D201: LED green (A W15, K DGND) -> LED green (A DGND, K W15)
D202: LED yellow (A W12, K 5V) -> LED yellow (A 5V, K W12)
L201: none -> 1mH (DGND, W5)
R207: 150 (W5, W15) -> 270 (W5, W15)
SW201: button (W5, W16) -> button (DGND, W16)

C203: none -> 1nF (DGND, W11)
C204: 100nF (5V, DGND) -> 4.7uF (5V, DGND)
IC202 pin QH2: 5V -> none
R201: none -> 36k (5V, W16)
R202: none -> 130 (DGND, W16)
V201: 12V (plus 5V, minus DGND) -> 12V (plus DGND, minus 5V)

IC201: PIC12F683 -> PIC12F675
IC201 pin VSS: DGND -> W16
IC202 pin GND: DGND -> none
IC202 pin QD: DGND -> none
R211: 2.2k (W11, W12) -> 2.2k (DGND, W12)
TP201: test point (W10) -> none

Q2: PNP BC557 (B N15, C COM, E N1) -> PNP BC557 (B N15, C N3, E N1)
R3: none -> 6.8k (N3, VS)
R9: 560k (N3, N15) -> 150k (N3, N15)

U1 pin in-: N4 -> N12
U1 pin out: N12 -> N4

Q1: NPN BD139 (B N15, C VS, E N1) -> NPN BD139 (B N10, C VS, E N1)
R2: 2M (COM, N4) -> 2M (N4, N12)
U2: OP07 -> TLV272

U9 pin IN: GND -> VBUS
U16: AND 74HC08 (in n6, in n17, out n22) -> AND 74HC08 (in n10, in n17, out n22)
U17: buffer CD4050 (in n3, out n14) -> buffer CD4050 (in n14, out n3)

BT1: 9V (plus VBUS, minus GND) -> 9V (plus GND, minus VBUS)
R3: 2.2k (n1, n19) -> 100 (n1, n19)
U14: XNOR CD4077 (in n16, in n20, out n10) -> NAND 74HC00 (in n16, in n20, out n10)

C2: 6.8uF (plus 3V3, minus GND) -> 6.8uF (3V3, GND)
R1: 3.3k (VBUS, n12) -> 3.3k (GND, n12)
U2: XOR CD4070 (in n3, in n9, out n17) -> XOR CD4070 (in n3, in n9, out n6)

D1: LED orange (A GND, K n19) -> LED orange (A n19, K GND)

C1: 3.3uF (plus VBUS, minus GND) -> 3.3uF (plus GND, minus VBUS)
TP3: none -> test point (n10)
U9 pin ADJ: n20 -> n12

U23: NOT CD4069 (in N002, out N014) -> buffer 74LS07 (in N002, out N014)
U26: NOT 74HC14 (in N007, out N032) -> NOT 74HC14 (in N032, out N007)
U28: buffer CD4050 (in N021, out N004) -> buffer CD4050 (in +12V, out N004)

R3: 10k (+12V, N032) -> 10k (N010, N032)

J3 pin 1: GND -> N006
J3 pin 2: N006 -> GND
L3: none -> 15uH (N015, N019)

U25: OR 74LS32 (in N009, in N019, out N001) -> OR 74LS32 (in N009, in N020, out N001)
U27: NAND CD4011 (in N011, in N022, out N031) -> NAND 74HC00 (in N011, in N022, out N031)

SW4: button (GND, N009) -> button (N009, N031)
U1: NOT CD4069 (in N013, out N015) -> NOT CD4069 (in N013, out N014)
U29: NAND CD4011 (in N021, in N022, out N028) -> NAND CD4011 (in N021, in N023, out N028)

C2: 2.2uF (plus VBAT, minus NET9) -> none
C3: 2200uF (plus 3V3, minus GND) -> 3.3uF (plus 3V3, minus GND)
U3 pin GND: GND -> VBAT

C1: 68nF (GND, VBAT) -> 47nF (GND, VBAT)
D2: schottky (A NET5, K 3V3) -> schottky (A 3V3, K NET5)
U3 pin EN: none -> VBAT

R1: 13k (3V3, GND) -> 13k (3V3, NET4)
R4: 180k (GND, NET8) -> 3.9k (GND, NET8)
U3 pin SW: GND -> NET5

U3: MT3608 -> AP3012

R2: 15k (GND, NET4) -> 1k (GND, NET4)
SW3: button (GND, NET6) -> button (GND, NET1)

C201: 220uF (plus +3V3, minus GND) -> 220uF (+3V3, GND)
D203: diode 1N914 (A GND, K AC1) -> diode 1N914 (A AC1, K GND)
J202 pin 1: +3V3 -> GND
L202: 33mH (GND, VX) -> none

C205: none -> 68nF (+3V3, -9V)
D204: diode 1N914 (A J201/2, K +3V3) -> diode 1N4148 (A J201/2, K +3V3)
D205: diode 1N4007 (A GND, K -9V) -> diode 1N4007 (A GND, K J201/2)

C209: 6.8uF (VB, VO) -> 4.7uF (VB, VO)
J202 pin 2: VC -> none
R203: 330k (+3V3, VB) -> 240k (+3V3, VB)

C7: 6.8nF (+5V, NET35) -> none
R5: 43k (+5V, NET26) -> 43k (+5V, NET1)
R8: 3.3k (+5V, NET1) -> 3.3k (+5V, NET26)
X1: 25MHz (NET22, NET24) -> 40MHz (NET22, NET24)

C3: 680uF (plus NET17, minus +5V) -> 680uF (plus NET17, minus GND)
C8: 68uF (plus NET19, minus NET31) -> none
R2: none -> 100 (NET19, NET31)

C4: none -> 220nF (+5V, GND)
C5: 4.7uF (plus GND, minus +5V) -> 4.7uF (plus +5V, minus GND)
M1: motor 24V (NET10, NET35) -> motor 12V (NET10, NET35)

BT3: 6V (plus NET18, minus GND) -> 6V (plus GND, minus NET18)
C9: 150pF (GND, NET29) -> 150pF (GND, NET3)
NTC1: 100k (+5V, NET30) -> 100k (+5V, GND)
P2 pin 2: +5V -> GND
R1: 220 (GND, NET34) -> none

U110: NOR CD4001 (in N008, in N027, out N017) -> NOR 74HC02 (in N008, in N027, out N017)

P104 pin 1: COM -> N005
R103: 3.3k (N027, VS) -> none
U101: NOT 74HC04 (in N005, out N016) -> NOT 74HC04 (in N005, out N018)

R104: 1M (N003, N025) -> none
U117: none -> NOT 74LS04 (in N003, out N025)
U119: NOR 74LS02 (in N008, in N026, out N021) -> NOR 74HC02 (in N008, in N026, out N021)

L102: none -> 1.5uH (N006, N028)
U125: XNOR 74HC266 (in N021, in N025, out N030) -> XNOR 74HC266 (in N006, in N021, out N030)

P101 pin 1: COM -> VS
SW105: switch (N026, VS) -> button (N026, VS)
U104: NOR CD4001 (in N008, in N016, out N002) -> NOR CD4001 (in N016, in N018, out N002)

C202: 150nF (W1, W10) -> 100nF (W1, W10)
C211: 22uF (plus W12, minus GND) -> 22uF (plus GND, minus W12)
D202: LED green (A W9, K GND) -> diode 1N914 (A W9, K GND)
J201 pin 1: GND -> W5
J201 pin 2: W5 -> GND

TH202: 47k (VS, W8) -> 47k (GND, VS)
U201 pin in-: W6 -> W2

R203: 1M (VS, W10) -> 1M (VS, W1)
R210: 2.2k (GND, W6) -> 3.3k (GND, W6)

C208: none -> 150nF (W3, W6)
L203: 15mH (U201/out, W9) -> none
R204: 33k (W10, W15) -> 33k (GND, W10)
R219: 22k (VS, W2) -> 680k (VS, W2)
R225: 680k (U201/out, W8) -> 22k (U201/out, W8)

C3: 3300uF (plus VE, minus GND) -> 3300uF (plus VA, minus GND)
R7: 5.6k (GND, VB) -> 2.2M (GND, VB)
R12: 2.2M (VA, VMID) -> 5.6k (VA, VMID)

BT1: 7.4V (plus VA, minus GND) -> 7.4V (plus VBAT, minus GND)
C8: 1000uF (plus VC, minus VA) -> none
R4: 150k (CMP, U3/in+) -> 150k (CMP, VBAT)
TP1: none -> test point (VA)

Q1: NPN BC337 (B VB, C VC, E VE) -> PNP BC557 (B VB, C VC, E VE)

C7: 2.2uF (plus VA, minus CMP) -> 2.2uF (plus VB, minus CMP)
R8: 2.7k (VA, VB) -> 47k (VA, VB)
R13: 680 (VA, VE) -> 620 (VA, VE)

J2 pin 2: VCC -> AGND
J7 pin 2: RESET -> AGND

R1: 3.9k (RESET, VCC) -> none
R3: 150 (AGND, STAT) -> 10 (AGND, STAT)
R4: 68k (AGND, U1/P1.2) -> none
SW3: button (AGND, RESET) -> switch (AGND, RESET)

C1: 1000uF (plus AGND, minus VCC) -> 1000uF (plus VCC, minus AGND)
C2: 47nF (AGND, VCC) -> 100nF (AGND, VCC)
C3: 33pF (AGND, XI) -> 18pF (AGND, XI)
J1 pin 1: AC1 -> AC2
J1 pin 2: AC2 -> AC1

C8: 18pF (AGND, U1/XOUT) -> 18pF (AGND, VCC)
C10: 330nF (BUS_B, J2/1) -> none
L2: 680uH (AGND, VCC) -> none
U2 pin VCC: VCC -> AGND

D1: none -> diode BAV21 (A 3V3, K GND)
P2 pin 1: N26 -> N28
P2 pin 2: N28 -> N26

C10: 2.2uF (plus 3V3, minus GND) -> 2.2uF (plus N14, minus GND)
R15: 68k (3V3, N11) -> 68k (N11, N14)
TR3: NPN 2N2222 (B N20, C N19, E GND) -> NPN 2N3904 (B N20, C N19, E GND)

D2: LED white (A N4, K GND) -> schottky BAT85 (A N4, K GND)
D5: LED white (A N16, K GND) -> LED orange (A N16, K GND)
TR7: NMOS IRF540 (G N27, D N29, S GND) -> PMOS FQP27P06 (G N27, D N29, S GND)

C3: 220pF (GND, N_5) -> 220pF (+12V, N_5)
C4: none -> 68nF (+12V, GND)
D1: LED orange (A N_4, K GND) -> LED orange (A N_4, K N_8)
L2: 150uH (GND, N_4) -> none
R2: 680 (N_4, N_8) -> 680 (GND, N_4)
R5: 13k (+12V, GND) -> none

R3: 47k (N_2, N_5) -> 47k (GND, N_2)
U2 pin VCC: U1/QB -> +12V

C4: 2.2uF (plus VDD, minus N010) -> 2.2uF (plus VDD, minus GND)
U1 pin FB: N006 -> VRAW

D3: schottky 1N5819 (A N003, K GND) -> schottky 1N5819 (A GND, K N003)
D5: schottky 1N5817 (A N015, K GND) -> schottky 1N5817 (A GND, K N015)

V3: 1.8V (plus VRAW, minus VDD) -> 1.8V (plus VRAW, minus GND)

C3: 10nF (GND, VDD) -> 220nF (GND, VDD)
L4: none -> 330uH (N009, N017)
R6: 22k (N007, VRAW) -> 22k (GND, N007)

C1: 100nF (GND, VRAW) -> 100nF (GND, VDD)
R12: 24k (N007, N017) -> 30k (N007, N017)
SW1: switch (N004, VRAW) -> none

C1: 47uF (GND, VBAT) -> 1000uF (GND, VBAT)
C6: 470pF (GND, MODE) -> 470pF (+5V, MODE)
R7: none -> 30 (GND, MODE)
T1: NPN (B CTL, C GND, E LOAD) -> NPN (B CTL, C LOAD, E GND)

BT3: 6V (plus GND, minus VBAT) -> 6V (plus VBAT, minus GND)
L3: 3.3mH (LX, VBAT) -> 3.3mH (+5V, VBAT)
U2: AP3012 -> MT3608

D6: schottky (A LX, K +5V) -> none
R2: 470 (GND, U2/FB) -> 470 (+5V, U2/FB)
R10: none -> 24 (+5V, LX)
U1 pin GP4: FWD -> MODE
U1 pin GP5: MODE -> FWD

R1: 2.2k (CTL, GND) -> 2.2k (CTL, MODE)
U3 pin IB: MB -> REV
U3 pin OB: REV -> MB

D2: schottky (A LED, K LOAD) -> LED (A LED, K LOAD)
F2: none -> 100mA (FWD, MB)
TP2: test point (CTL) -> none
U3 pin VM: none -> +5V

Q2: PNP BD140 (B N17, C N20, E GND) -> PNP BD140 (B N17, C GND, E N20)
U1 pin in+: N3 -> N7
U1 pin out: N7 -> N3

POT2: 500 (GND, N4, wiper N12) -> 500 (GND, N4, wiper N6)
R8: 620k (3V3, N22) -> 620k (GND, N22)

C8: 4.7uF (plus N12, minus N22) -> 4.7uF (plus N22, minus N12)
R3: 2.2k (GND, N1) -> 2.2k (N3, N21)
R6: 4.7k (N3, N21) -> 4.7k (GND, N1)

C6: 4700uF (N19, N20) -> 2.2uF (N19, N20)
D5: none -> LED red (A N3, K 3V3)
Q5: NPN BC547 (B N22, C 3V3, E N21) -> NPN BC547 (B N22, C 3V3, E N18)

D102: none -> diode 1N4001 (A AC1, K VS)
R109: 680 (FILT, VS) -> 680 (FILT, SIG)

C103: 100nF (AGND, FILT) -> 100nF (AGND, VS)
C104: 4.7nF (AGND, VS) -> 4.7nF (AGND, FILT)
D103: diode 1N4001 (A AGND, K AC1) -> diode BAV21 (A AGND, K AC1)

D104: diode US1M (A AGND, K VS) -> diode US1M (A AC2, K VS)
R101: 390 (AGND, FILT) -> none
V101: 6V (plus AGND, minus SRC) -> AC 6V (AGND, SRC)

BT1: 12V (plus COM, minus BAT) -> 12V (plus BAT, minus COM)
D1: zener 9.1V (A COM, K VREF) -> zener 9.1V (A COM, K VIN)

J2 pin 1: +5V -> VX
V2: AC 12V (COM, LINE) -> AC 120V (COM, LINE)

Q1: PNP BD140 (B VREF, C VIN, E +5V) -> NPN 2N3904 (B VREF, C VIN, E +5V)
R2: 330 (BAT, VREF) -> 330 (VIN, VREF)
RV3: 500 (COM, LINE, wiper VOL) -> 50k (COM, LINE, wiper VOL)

········

**DIRECTIONS FOR THIS TASK**. Check all the records above and select each line where the string "VBUS" is found.

**RESPONSE AREA**.
U9 pin IN: GND -> VBUS
BT1: 9V (plus VBUS, minus GND) -> 9V (plus GND, minus VBUS)
R1: 3.3k (VBUS, n12) -> 3.3k (GND, n12)
C1: 3.3uF (plus VBUS, minus GND) -> 3.3uF (plus GND, minus VBUS)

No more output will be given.